* [Your instructions]
Exclude the pictures. Transcribe exactly, and only, the lines from the one holding "U8: NOT CD4069" to the end of the material below.

* [Provided information]
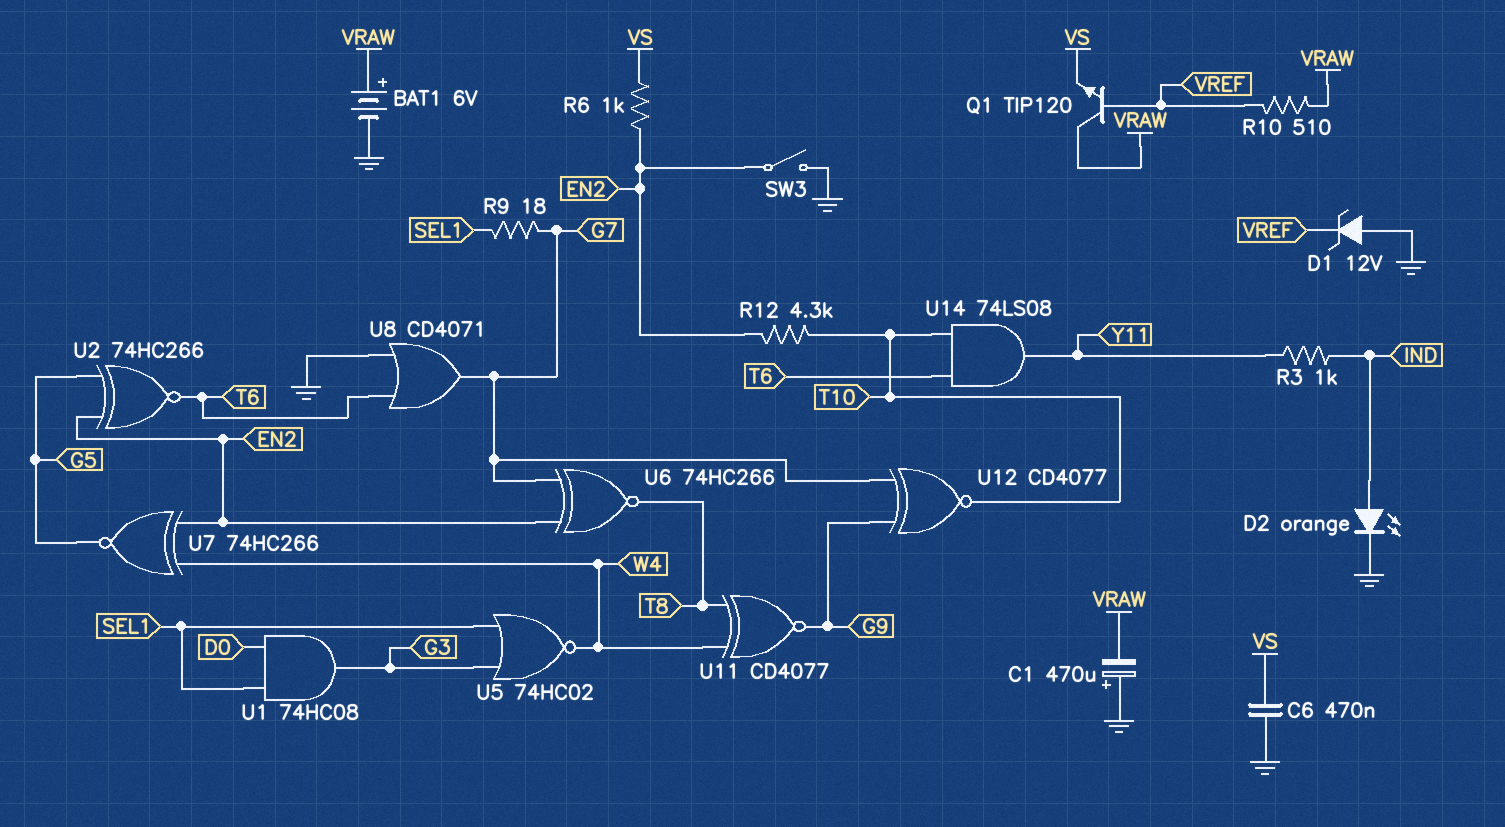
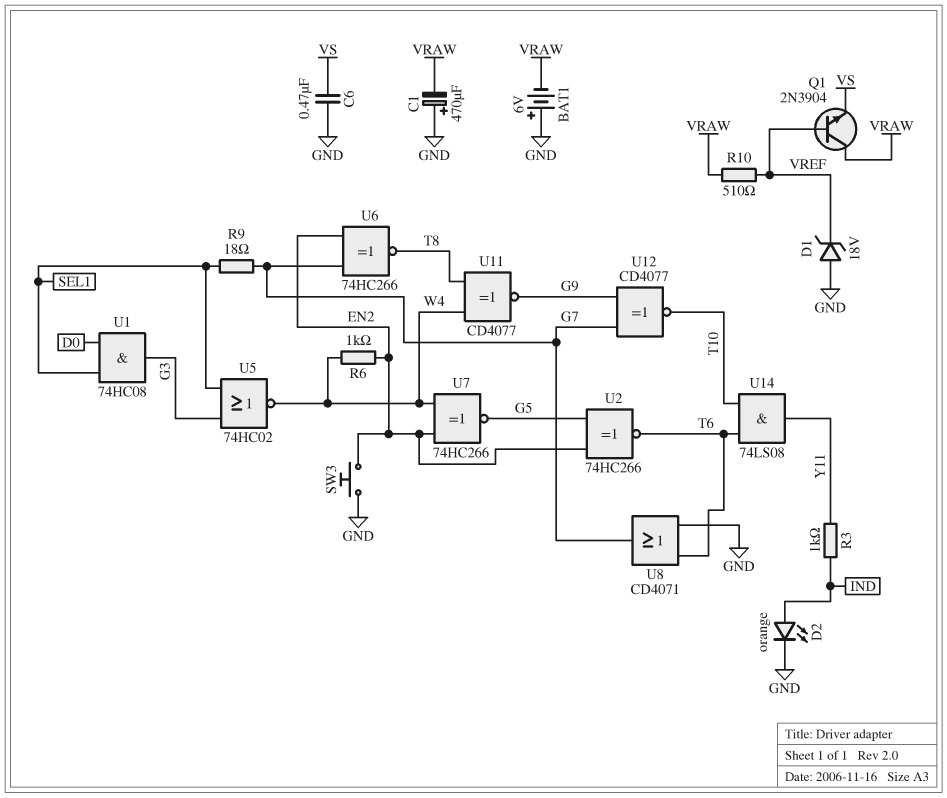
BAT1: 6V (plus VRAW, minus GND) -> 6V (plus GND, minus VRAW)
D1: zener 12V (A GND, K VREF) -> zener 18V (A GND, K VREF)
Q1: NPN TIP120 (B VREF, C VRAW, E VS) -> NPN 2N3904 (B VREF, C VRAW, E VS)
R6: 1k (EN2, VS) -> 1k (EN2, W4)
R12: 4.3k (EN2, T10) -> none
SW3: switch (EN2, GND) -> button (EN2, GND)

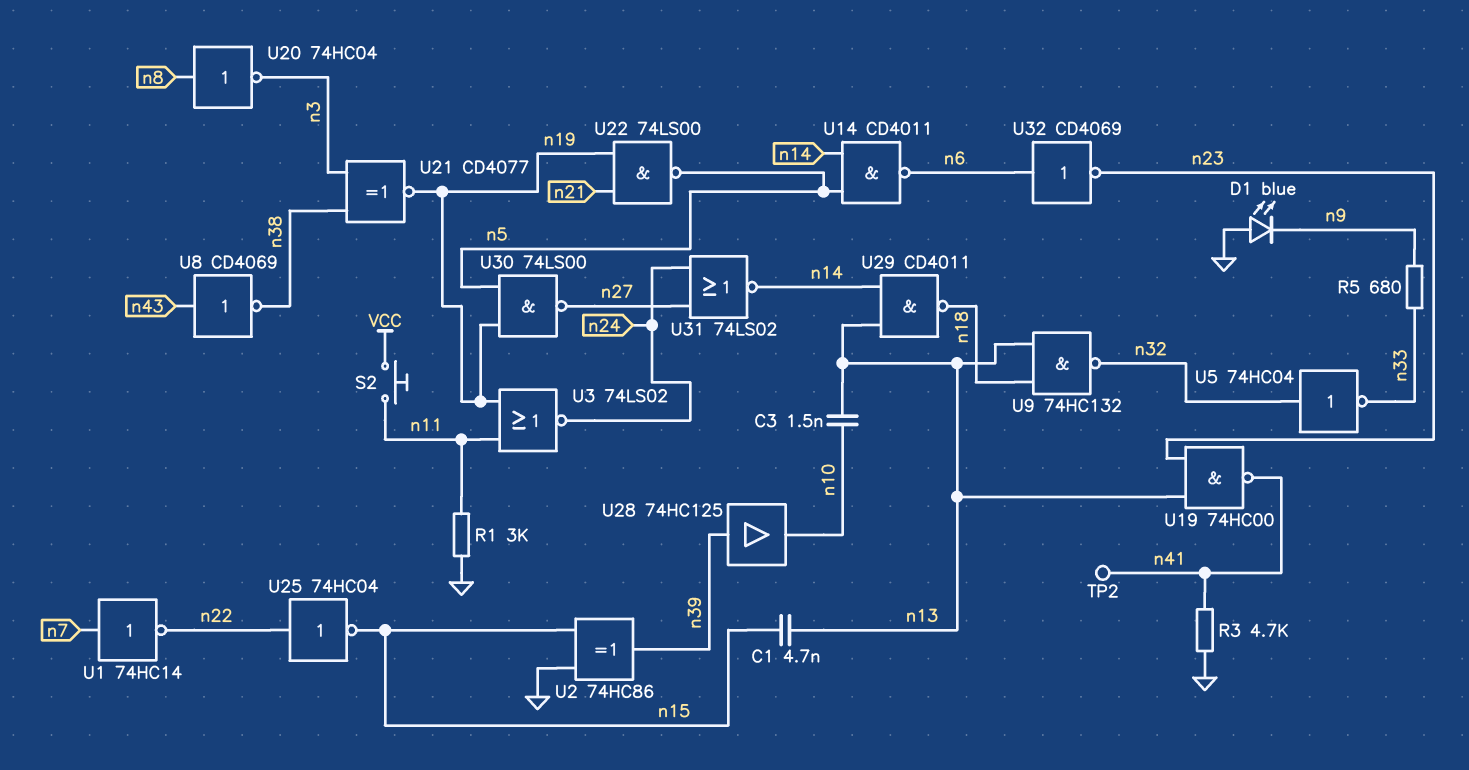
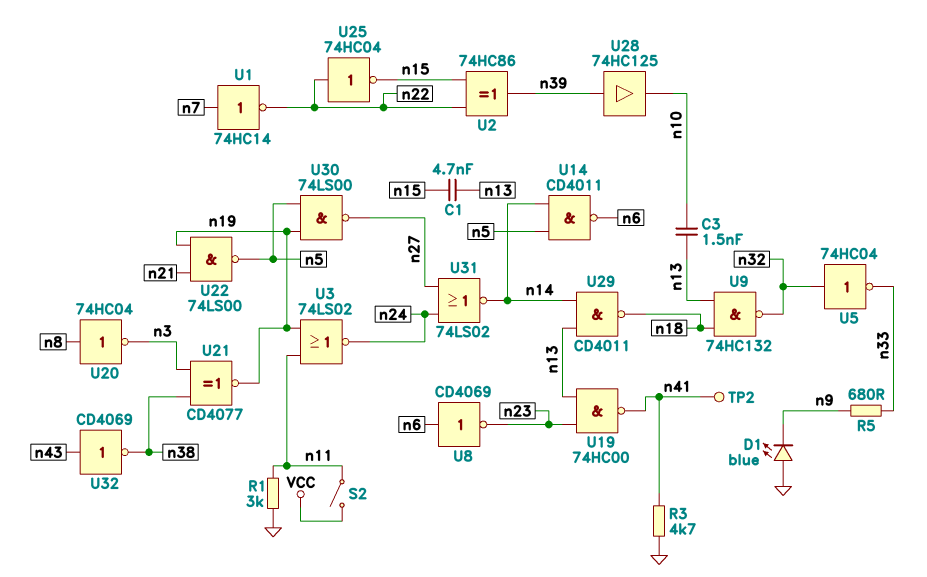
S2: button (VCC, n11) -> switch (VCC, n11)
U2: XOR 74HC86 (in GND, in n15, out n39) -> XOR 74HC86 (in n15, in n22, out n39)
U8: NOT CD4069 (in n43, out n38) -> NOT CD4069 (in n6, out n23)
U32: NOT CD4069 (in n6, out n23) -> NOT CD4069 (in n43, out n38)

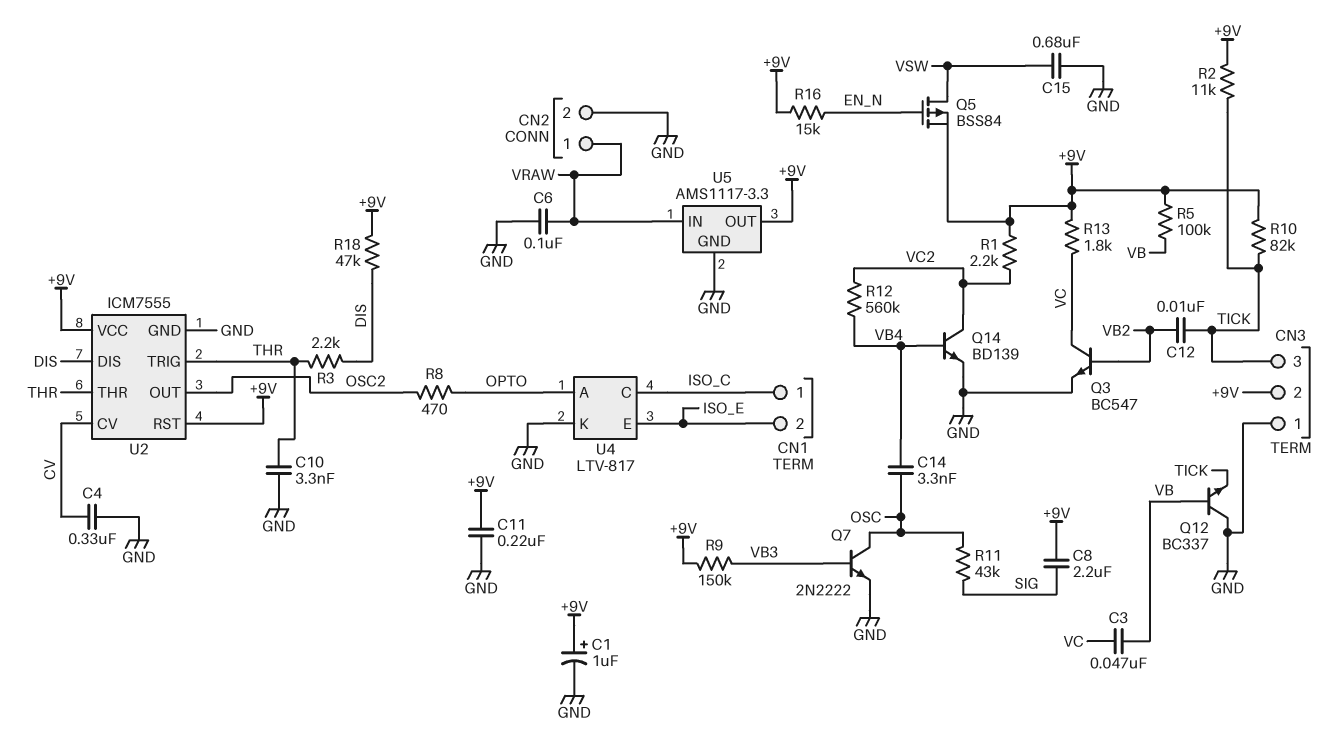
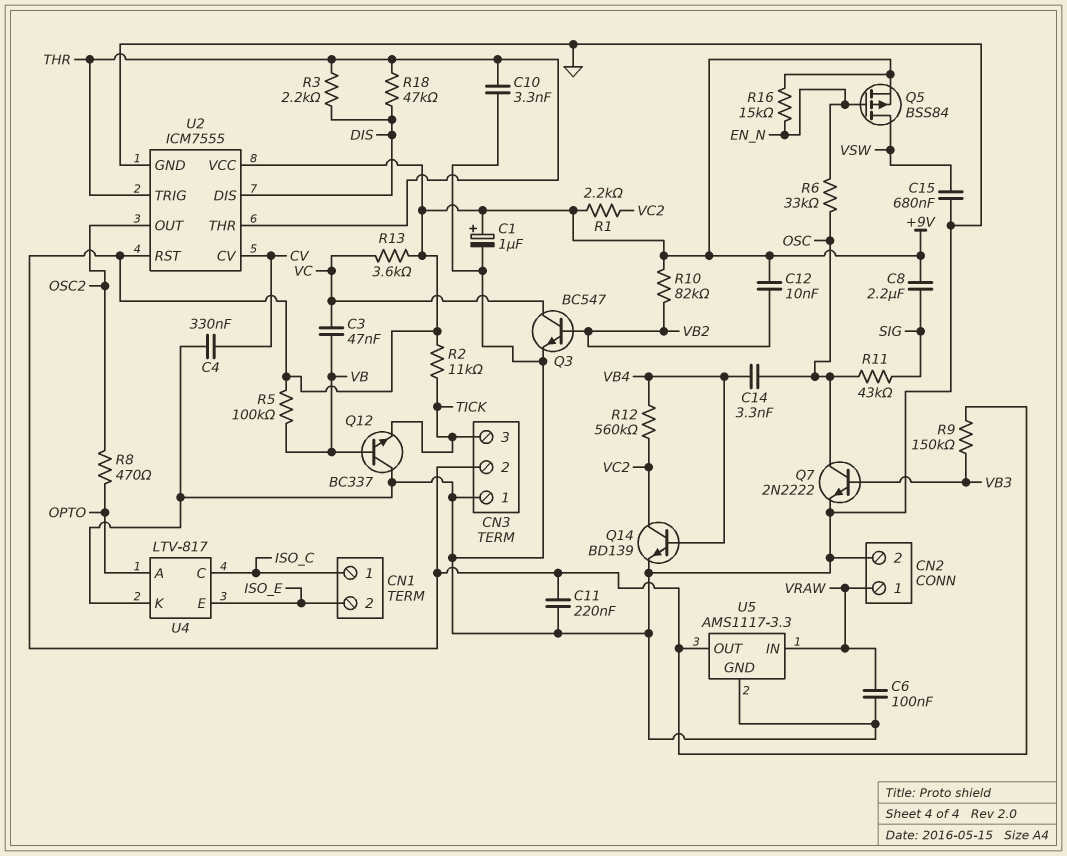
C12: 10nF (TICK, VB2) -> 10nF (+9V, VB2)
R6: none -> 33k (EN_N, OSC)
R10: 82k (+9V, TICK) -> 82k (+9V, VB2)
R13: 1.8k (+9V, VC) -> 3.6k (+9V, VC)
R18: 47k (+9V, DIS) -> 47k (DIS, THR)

* [Solution to this exercise]
U8: NOT CD4069 (in n43, out n38) -> NOT CD4069 (in n6, out n23)
U32: NOT CD4069 (in n6, out n23) -> NOT CD4069 (in n43, out n38)

C12: 10nF (TICK, VB2) -> 10nF (+9V, VB2)
R6: none -> 33k (EN_N, OSC)
R10: 82k (+9V, TICK) -> 82k (+9V, VB2)
R13: 1.8k (+9V, VC) -> 3.6k (+9V, VC)
R18: 47k (+9V, DIS) -> 47k (DIS, THR)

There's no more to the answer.